Description of the task: All records must be quoted exactly. Omit the pictures.

Input data:

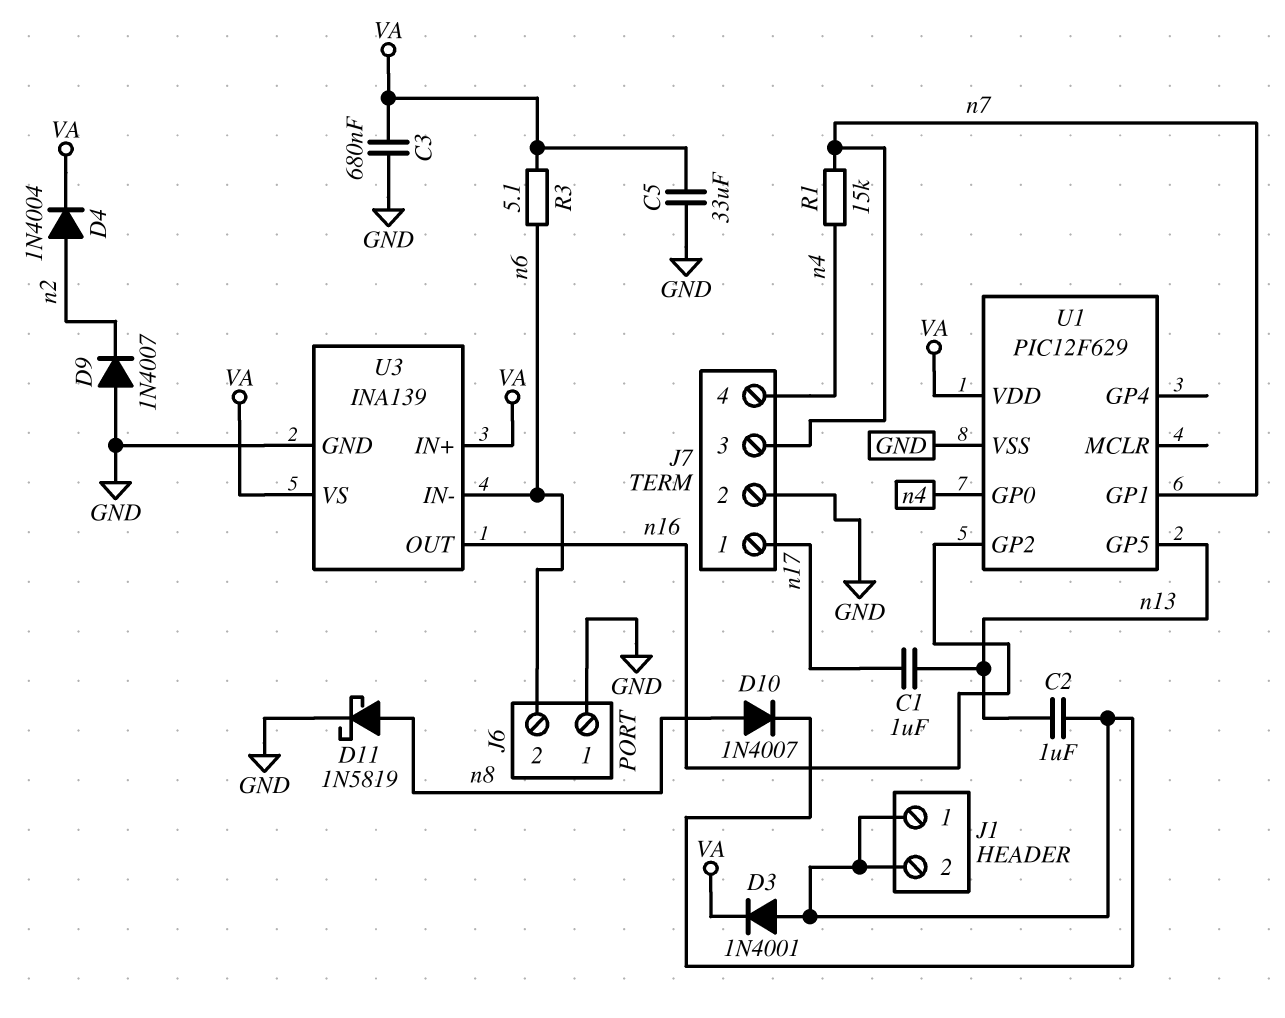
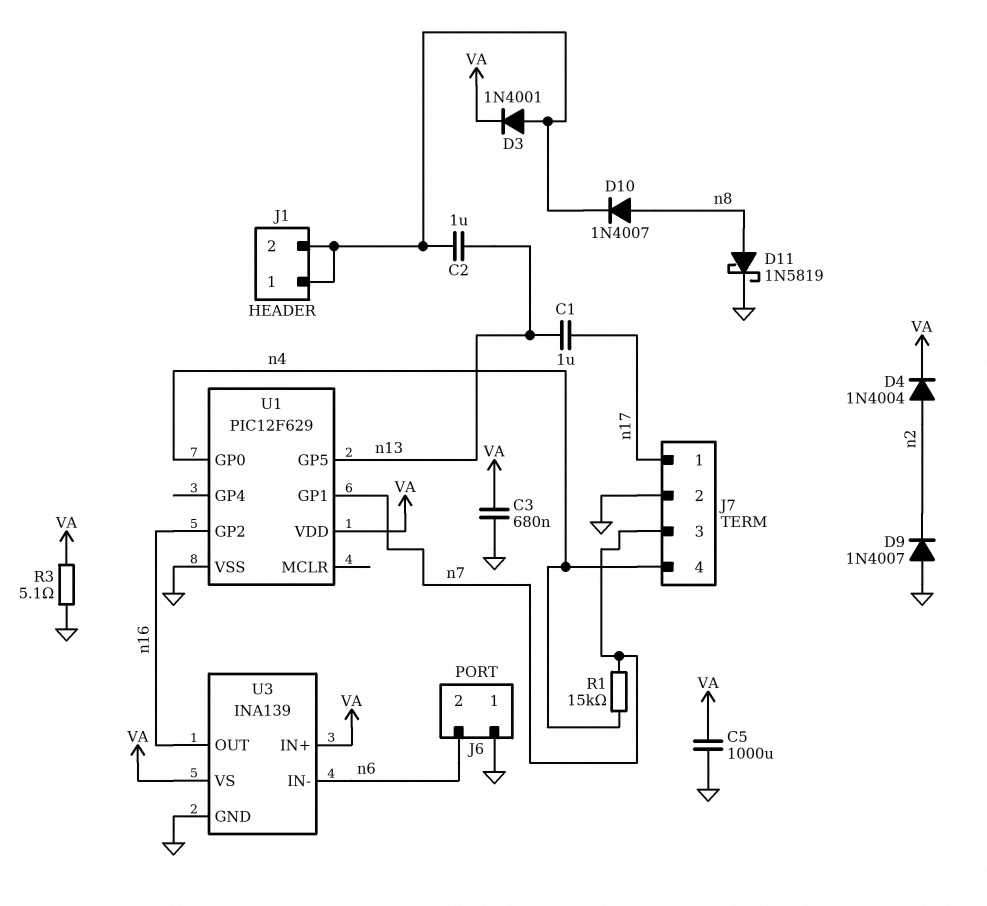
C5: 33uF (GND, VA) -> 1000uF (GND, VA)
R3: 5.1 (VA, n6) -> 5.1 (GND, VA)

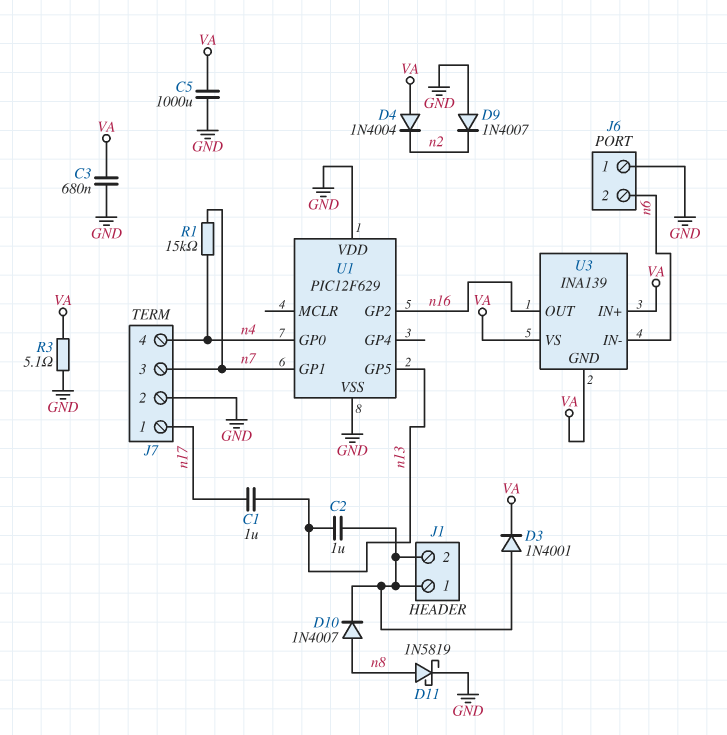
D4: diode 1N4004 (A n2, K VA) -> diode 1N4004 (A VA, K n2)
U1 pin VDD: VA -> GND
U3 pin GND: GND -> VA

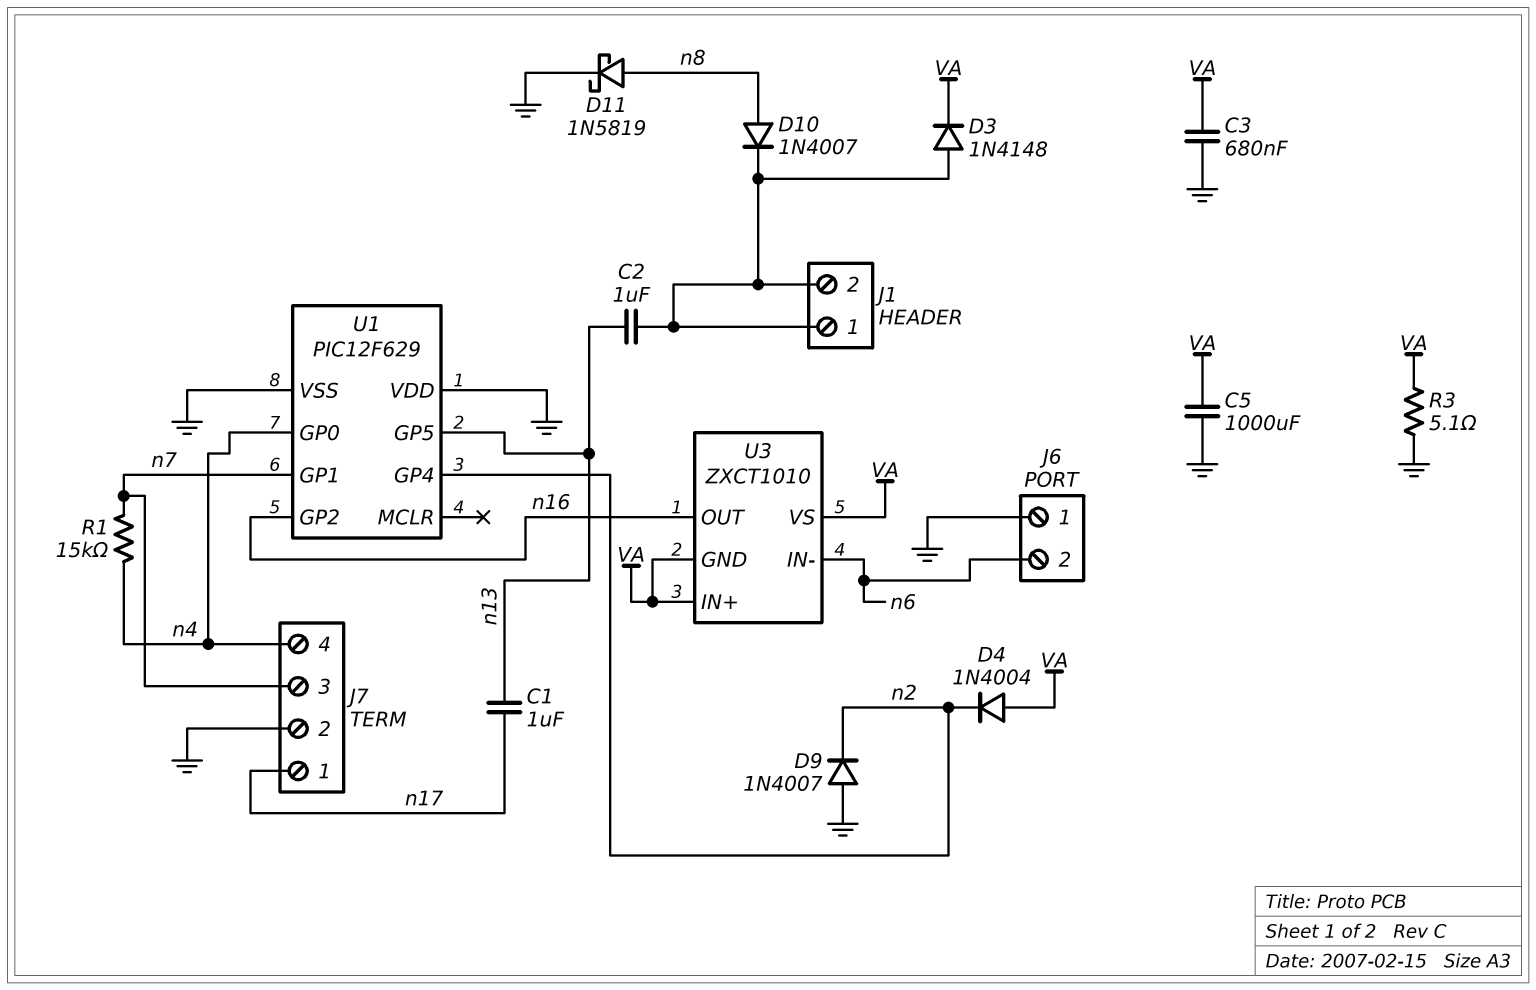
D3: diode 1N4001 (A J1/1, K VA) -> diode 1N4148 (A J1/1, K VA)
U1 pin GP4: none -> n2
U3: INA139 -> ZXCT1010

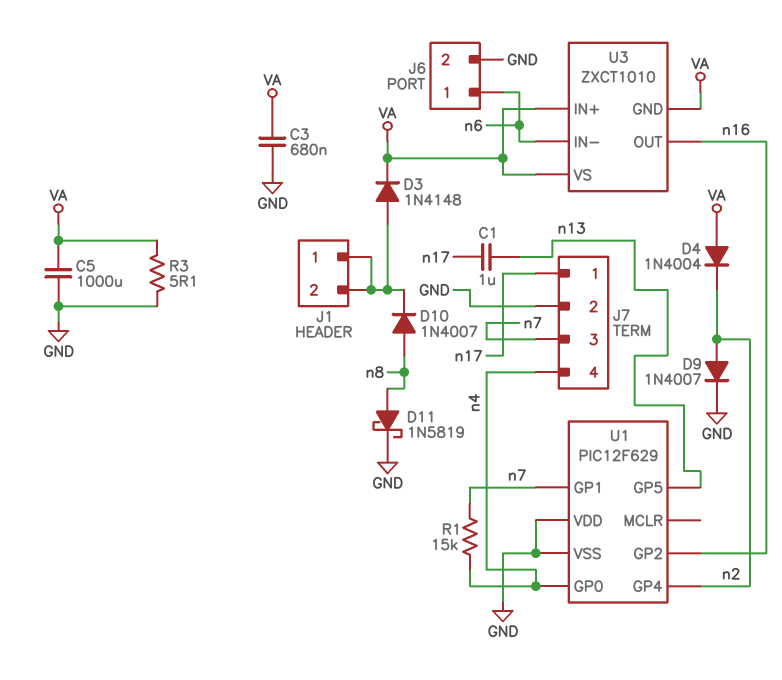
C2: 1uF (J1/1, n13) -> none
D9: diode 1N4007 (A GND, K n2) -> diode 1N4007 (A n2, K GND)
J6 pin 1: GND -> n6
J6 pin 2: n6 -> GND

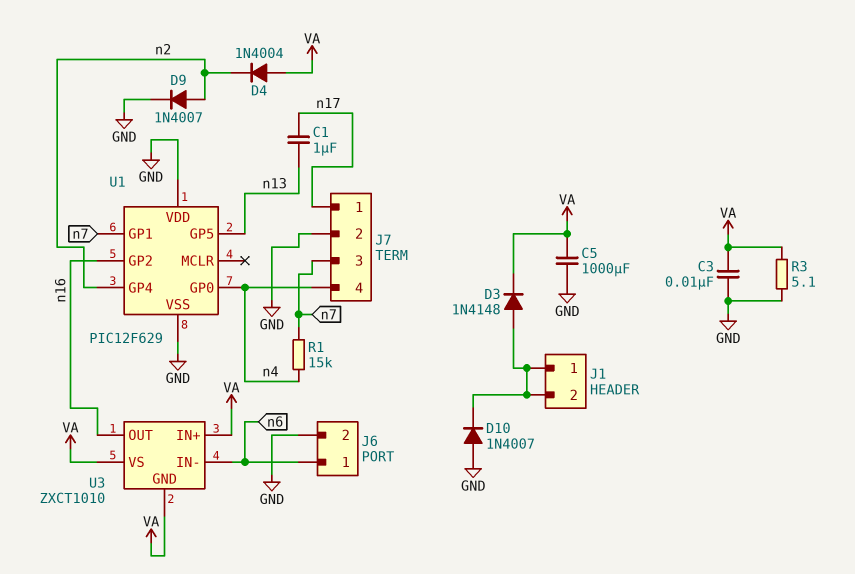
C3: 680nF (GND, VA) -> 10nF (GND, VA)
D10: diode 1N4007 (A n8, K J1/1) -> diode 1N4007 (A GND, K J1/1)
D11: schottky 1N5819 (A n8, K GND) -> none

Solution to the problem:
C5: 33uF (GND, VA) -> 1000uF (GND, VA)
R3: 5.1 (VA, n6) -> 5.1 (GND, VA)

D4: diode 1N4004 (A n2, K VA) -> diode 1N4004 (A VA, K n2)
U1 pin VDD: VA -> GND
U3 pin GND: GND -> VA

D3: diode 1N4001 (A J1/1, K VA) -> diode 1N4148 (A J1/1, K VA)
U1 pin GP4: none -> n2
U3: INA139 -> ZXCT1010

C2: 1uF (J1/1, n13) -> none
D9: diode 1N4007 (A GND, K n2) -> diode 1N4007 (A n2, K GND)
J6 pin 1: GND -> n6
J6 pin 2: n6 -> GND

C3: 680nF (GND, VA) -> 10nF (GND, VA)
D10: diode 1N4007 (A n8, K J1/1) -> diode 1N4007 (A GND, K J1/1)
D11: schottky 1N5819 (A n8, K GND) -> none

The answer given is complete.